*** Opening of Record extracts ***

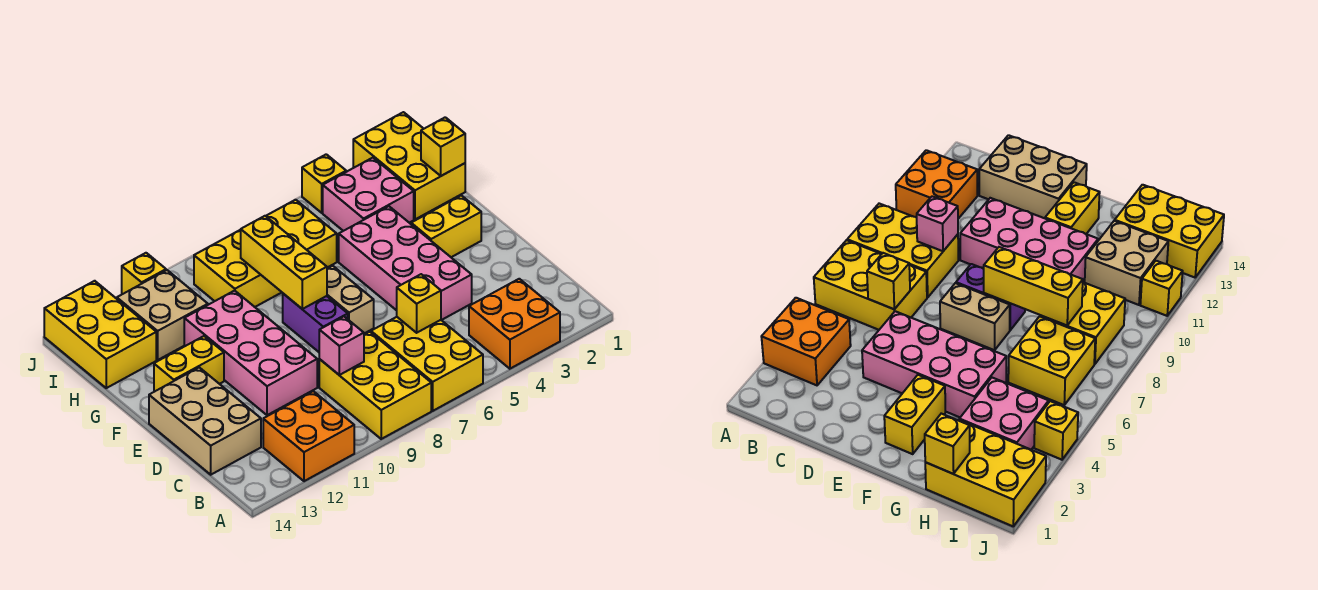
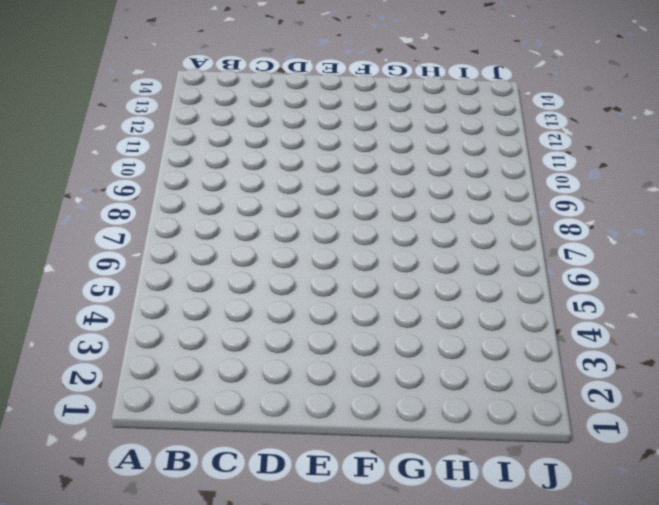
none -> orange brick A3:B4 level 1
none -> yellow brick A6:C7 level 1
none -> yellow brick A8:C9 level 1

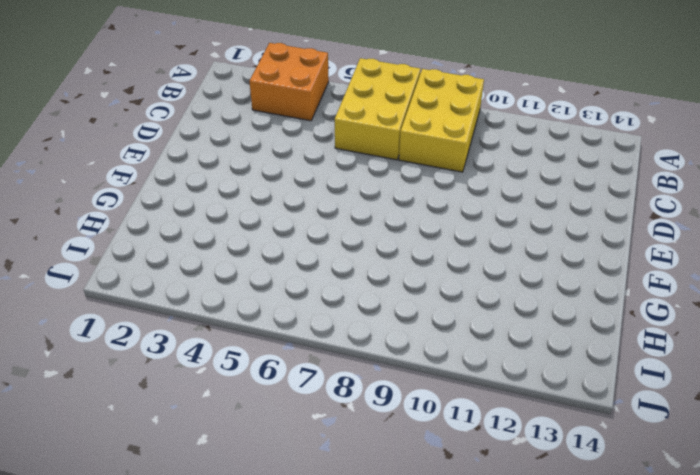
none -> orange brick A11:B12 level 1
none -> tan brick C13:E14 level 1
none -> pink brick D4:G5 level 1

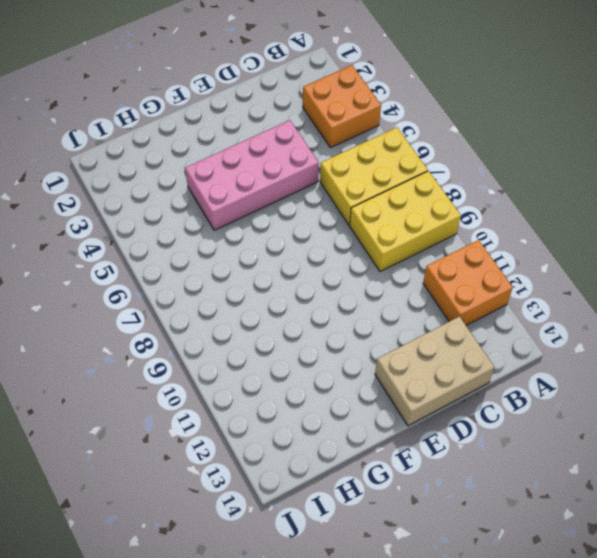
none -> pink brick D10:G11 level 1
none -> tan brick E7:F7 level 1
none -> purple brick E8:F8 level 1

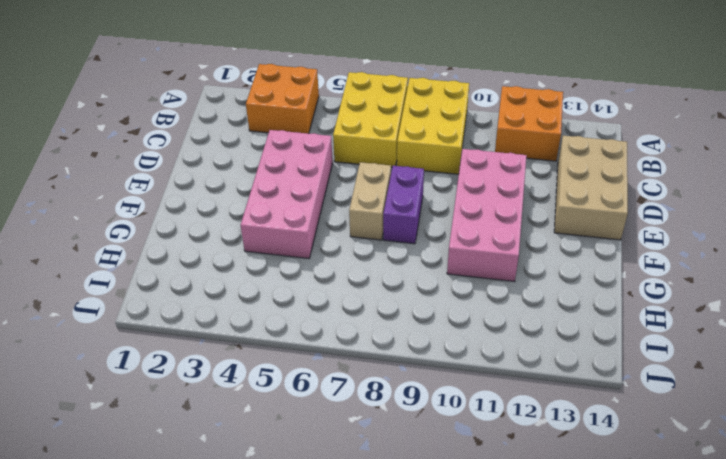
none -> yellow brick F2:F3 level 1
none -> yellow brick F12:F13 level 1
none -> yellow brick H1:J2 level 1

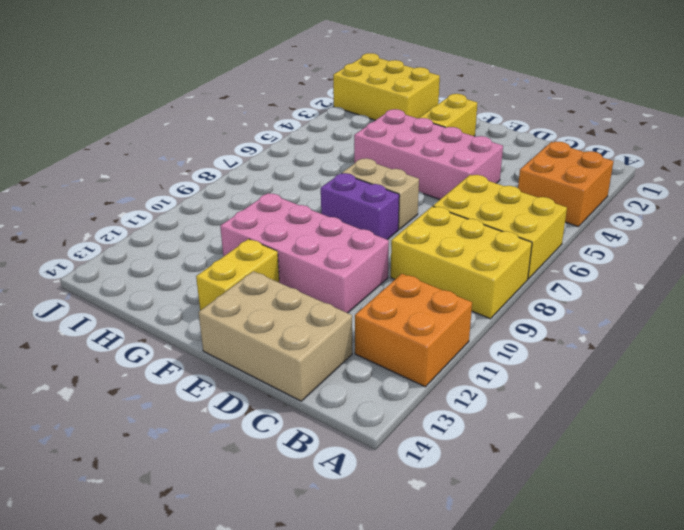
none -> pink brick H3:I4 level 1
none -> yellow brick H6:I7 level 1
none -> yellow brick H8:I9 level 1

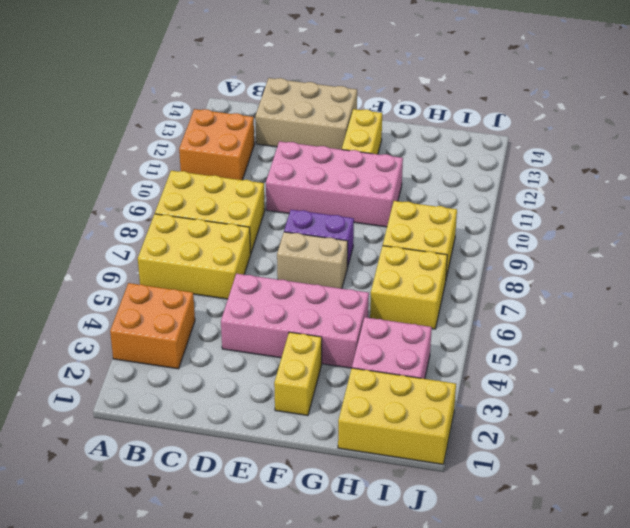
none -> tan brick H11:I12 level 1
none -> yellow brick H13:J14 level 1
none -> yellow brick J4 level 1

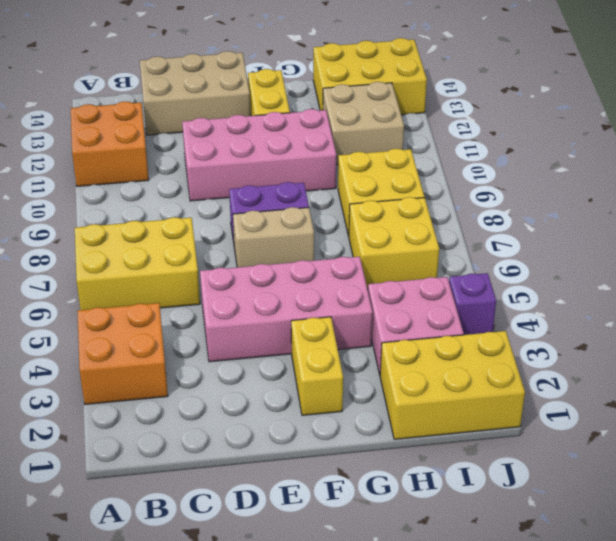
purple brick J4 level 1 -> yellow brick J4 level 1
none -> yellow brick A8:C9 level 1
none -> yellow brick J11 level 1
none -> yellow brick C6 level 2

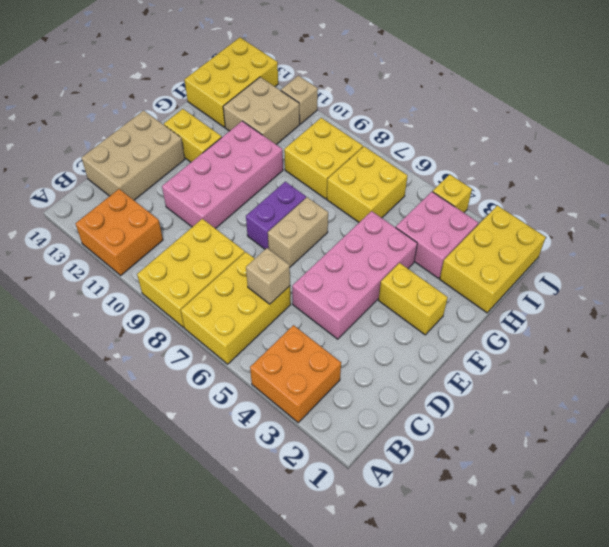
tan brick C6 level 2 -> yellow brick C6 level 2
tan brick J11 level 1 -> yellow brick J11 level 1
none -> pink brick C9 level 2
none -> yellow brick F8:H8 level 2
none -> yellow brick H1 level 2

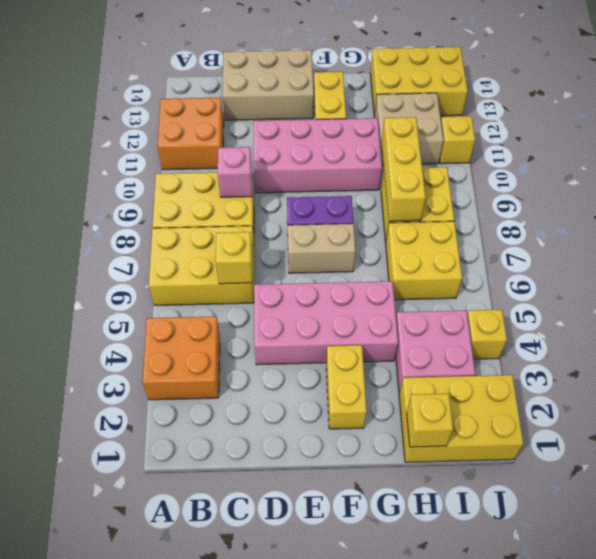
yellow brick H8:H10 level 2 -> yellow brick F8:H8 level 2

*** Close of Record extracts ***
*** Opening of Record extracts ***

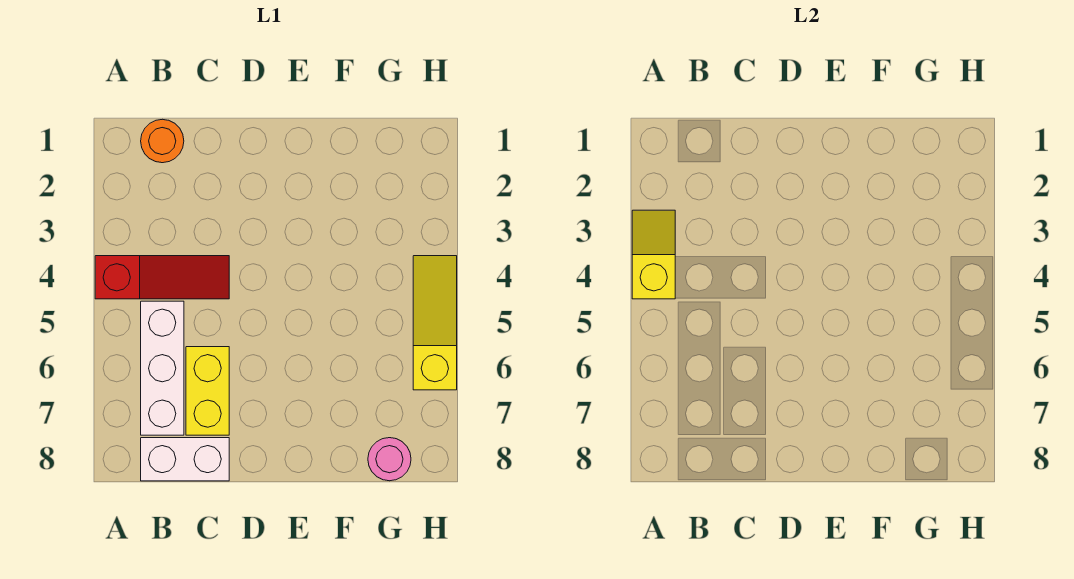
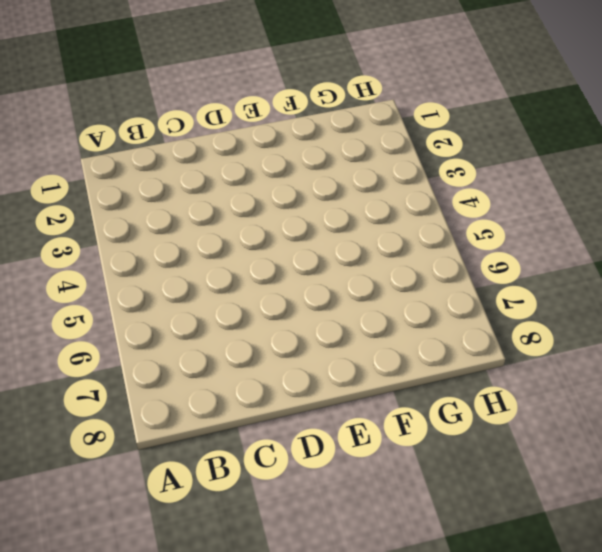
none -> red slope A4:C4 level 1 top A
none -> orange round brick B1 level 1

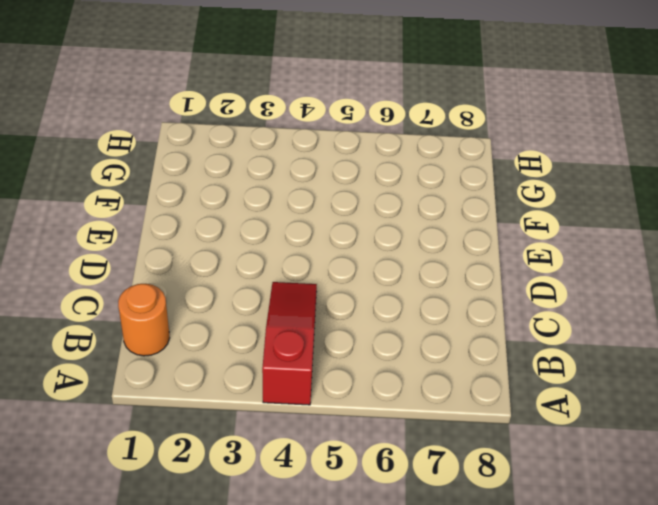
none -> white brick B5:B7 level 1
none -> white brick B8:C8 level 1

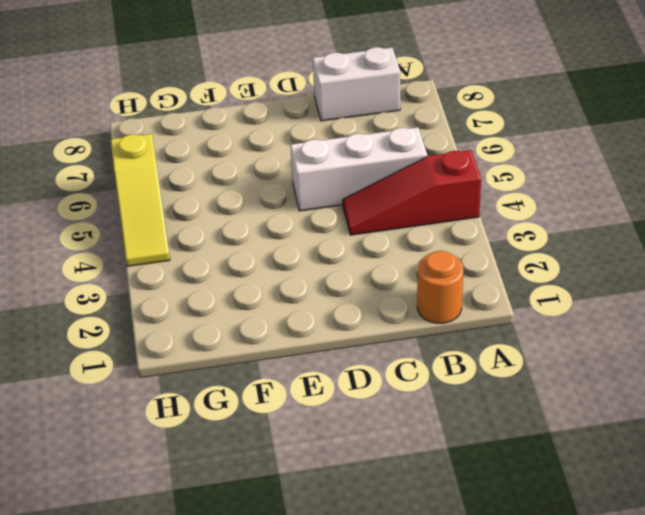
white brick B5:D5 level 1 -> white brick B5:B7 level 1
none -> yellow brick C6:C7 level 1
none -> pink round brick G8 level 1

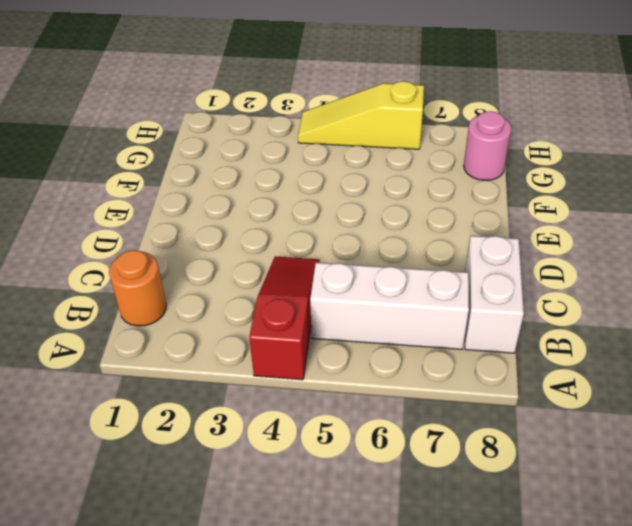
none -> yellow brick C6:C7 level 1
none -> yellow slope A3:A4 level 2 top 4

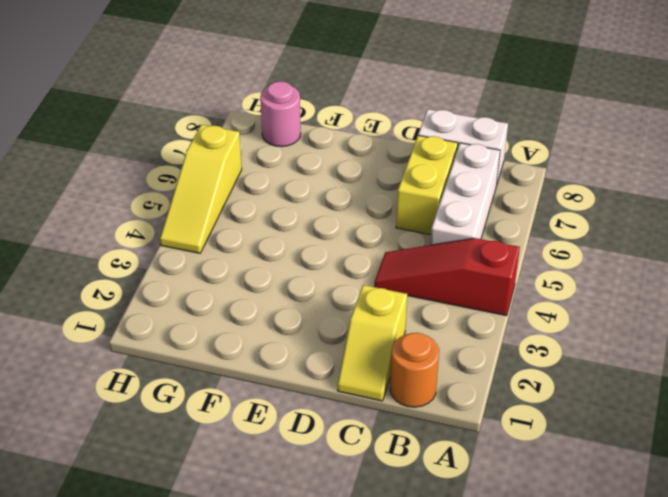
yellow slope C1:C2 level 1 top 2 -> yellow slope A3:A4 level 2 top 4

*** Close of Record extracts ***

● **The problem**:
Filter the entries by the string "orange" and copy each matching line.

● **Written solution**:
none -> orange brick A3:B4 level 1
none -> orange brick A11:B12 level 1
none -> orange round brick B1 level 1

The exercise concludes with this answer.